(Colored object listings)
>>

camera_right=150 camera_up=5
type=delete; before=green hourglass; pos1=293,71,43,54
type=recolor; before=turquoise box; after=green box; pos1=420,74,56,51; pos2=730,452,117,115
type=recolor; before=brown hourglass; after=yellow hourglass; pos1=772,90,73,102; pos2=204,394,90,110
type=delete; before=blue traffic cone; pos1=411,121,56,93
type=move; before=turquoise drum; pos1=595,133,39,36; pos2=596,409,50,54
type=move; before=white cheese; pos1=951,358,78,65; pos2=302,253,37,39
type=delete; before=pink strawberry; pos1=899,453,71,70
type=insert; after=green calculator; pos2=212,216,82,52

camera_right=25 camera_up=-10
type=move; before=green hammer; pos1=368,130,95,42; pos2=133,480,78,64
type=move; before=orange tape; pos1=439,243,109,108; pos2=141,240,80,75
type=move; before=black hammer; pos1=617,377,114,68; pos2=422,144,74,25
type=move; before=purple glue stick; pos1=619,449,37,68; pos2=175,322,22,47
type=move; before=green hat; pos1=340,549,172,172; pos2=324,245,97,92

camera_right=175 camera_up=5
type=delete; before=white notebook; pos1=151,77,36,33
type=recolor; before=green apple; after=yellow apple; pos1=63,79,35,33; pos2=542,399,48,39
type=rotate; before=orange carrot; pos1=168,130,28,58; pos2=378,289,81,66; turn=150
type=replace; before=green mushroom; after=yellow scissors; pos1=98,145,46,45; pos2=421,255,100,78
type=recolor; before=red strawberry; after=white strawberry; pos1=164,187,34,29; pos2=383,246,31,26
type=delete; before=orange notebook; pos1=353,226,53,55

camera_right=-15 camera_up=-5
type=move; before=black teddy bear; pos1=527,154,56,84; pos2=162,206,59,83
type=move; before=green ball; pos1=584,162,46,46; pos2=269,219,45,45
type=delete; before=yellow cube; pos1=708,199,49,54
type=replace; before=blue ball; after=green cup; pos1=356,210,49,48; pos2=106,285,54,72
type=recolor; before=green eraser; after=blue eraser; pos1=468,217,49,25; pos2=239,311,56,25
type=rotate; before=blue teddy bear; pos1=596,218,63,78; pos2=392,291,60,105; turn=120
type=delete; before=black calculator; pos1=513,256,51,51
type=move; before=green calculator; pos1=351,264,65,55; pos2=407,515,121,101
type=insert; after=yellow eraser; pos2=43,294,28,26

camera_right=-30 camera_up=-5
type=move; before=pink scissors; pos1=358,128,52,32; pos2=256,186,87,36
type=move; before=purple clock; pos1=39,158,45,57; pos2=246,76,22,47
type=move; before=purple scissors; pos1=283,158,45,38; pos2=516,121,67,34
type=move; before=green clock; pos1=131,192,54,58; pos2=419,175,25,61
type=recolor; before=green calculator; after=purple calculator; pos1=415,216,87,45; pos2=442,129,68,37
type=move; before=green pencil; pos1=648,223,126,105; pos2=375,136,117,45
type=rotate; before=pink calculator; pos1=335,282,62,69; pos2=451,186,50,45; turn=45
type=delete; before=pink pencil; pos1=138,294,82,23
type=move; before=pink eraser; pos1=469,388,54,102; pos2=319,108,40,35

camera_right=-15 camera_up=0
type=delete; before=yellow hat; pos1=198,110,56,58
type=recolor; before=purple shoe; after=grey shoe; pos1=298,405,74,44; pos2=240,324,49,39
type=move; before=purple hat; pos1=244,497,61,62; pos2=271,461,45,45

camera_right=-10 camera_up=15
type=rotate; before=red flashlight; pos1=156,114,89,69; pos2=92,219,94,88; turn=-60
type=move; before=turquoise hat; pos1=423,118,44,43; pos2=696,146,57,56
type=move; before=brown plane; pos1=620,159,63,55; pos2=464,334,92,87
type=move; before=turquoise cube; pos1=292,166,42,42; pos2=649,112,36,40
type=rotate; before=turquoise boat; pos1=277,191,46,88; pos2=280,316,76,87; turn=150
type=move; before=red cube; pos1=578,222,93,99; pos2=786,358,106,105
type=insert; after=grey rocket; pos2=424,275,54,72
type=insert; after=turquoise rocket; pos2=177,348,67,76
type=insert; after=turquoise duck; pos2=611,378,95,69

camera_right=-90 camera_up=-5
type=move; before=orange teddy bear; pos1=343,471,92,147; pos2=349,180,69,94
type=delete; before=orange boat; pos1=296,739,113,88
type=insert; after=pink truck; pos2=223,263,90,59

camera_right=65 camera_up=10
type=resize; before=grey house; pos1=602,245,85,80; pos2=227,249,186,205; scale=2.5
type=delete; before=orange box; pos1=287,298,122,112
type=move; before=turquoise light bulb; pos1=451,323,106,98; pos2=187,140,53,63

<<

■ Task to carry out ■
The answer must be an exact transcription of every record above.

■ The answer ■
camera_right=150 camera_up=5
type=delete; before=green hourglass; pos1=293,71,43,54
type=recolor; before=turquoise box; after=green box; pos1=420,74,56,51; pos2=730,452,117,115
type=recolor; before=brown hourglass; after=yellow hourglass; pos1=772,90,73,102; pos2=204,394,90,110
type=delete; before=blue traffic cone; pos1=411,121,56,93
type=move; before=turquoise drum; pos1=595,133,39,36; pos2=596,409,50,54
type=move; before=white cheese; pos1=951,358,78,65; pos2=302,253,37,39
type=delete; before=pink strawberry; pos1=899,453,71,70
type=insert; after=green calculator; pos2=212,216,82,52

camera_right=25 camera_up=-10
type=move; before=green hammer; pos1=368,130,95,42; pos2=133,480,78,64
type=move; before=orange tape; pos1=439,243,109,108; pos2=141,240,80,75
type=move; before=black hammer; pos1=617,377,114,68; pos2=422,144,74,25
type=move; before=purple glue stick; pos1=619,449,37,68; pos2=175,322,22,47
type=move; before=green hat; pos1=340,549,172,172; pos2=324,245,97,92

camera_right=175 camera_up=5
type=delete; before=white notebook; pos1=151,77,36,33
type=recolor; before=green apple; after=yellow apple; pos1=63,79,35,33; pos2=542,399,48,39
type=rotate; before=orange carrot; pos1=168,130,28,58; pos2=378,289,81,66; turn=150
type=replace; before=green mushroom; after=yellow scissors; pos1=98,145,46,45; pos2=421,255,100,78
type=recolor; before=red strawberry; after=white strawberry; pos1=164,187,34,29; pos2=383,246,31,26
type=delete; before=orange notebook; pos1=353,226,53,55

camera_right=-15 camera_up=-5
type=move; before=black teddy bear; pos1=527,154,56,84; pos2=162,206,59,83
type=move; before=green ball; pos1=584,162,46,46; pos2=269,219,45,45
type=delete; before=yellow cube; pos1=708,199,49,54
type=replace; before=blue ball; after=green cup; pos1=356,210,49,48; pos2=106,285,54,72
type=recolor; before=green eraser; after=blue eraser; pos1=468,217,49,25; pos2=239,311,56,25
type=rotate; before=blue teddy bear; pos1=596,218,63,78; pos2=392,291,60,105; turn=120
type=delete; before=black calculator; pos1=513,256,51,51
type=move; before=green calculator; pos1=351,264,65,55; pos2=407,515,121,101
type=insert; after=yellow eraser; pos2=43,294,28,26

camera_right=-30 camera_up=-5
type=move; before=pink scissors; pos1=358,128,52,32; pos2=256,186,87,36
type=move; before=purple clock; pos1=39,158,45,57; pos2=246,76,22,47
type=move; before=purple scissors; pos1=283,158,45,38; pos2=516,121,67,34
type=move; before=green clock; pos1=131,192,54,58; pos2=419,175,25,61
type=recolor; before=green calculator; after=purple calculator; pos1=415,216,87,45; pos2=442,129,68,37
type=move; before=green pencil; pos1=648,223,126,105; pos2=375,136,117,45
type=rotate; before=pink calculator; pos1=335,282,62,69; pos2=451,186,50,45; turn=45
type=delete; before=pink pencil; pos1=138,294,82,23
type=move; before=pink eraser; pos1=469,388,54,102; pos2=319,108,40,35

camera_right=-15 camera_up=0
type=delete; before=yellow hat; pos1=198,110,56,58
type=recolor; before=purple shoe; after=grey shoe; pos1=298,405,74,44; pos2=240,324,49,39
type=move; before=purple hat; pos1=244,497,61,62; pos2=271,461,45,45

camera_right=-10 camera_up=15
type=rotate; before=red flashlight; pos1=156,114,89,69; pos2=92,219,94,88; turn=-60
type=move; before=turquoise hat; pos1=423,118,44,43; pos2=696,146,57,56
type=move; before=brown plane; pos1=620,159,63,55; pos2=464,334,92,87
type=move; before=turquoise cube; pos1=292,166,42,42; pos2=649,112,36,40
type=rotate; before=turquoise boat; pos1=277,191,46,88; pos2=280,316,76,87; turn=150
type=move; before=red cube; pos1=578,222,93,99; pos2=786,358,106,105
type=insert; after=grey rocket; pos2=424,275,54,72
type=insert; after=turquoise rocket; pos2=177,348,67,76
type=insert; after=turquoise duck; pos2=611,378,95,69

camera_right=-90 camera_up=-5
type=move; before=orange teddy bear; pos1=343,471,92,147; pos2=349,180,69,94
type=delete; before=orange boat; pos1=296,739,113,88
type=insert; after=pink truck; pos2=223,263,90,59

camera_right=65 camera_up=10
type=resize; before=grey house; pos1=602,245,85,80; pos2=227,249,186,205; scale=2.5
type=delete; before=orange box; pos1=287,298,122,112
type=move; before=turquoise light bulb; pos1=451,323,106,98; pos2=187,140,53,63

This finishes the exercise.